Source records START
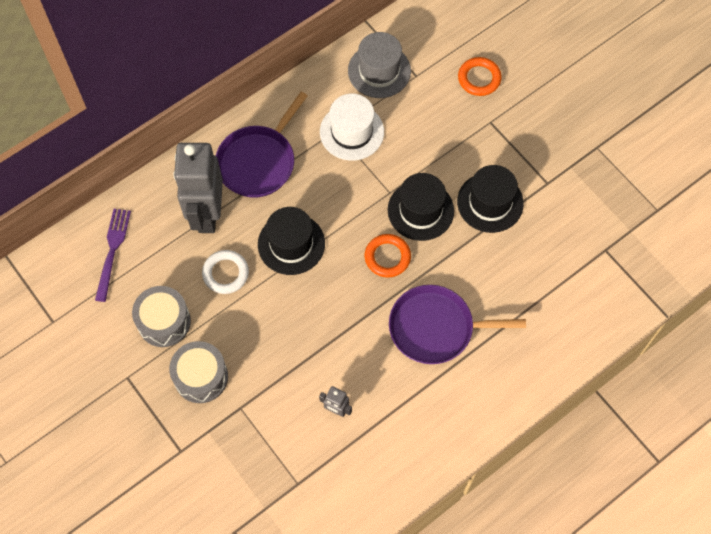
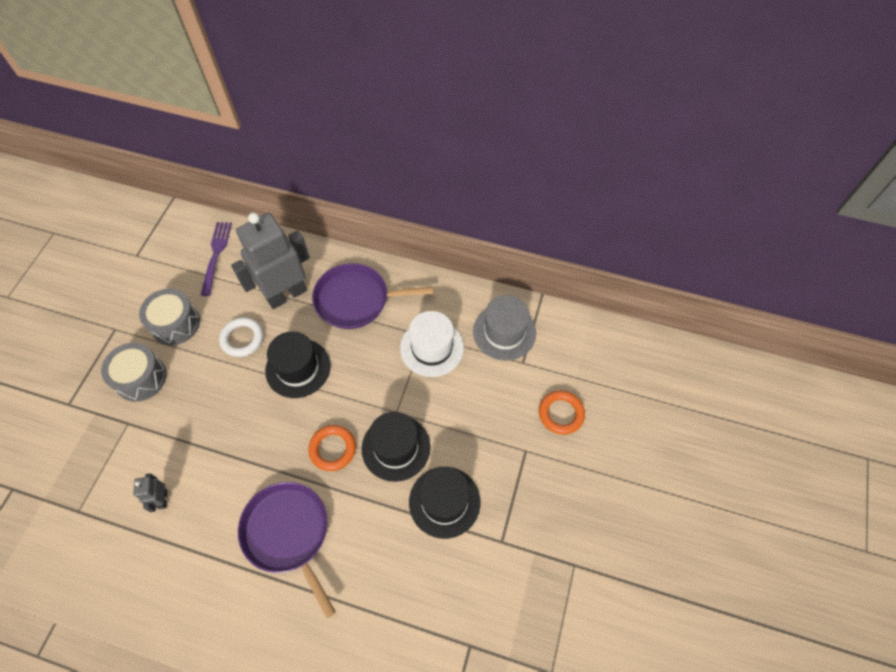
camera: 55 degrees right, 5 degrees down
purple fork [95,209,131,302] -> purple fork turned 60 degrees counterclockwise [201,222,232,296]

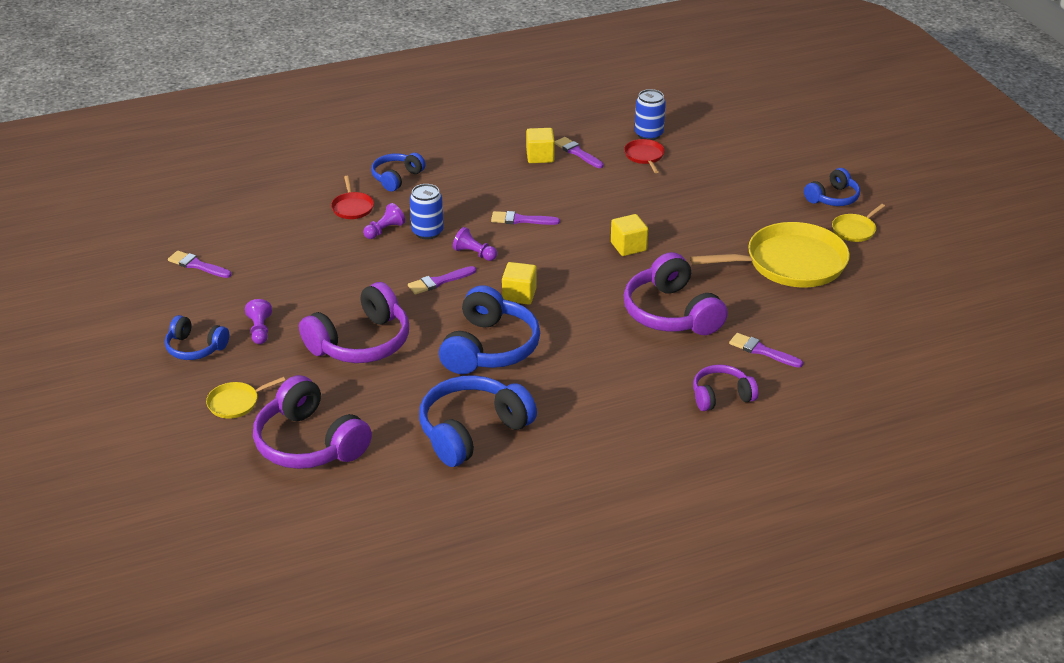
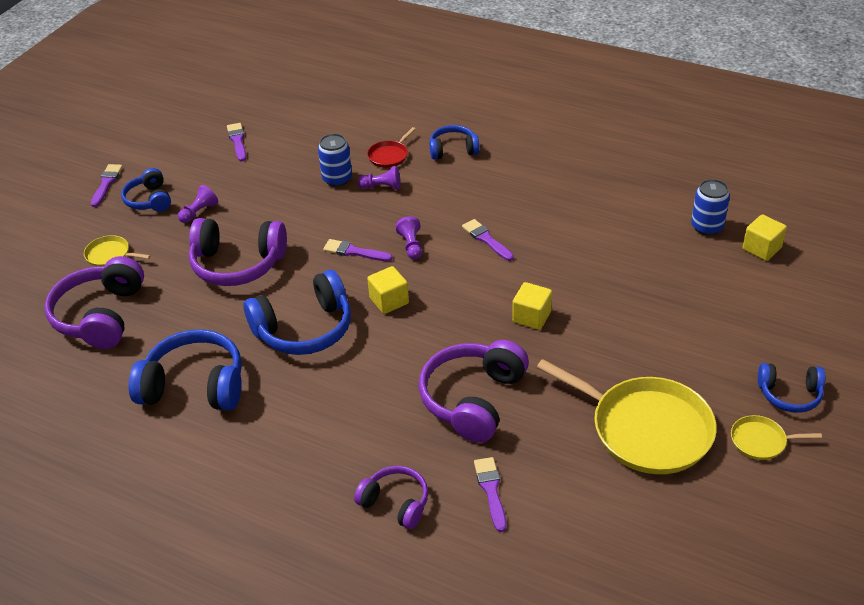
camera: 50 degrees right, 5 degrees up
blue can [410,184,444,239] -> blue can moved to [318,134,352,187]
yellow cube [526,128,555,163] -> yellow cube moved to [742,214,787,261]
purple brush [555,137,603,168] -> purple brush moved to [91,164,123,207]
red pan [624,139,665,173] -> none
Source records END
Treat the line with "purple fork [95,209,131,302]" as the start and the line with "yellow cube [526,128,555,163]" as the end, and return exactly that span of the data above, both ends included, without pictures.

> Exercise output:
purple fork [95,209,131,302] -> purple fork turned 60 degrees counterclockwise [201,222,232,296]

camera: 50 degrees right, 5 degrees up
blue can [410,184,444,239] -> blue can moved to [318,134,352,187]
yellow cube [526,128,555,163] -> yellow cube moved to [742,214,787,261]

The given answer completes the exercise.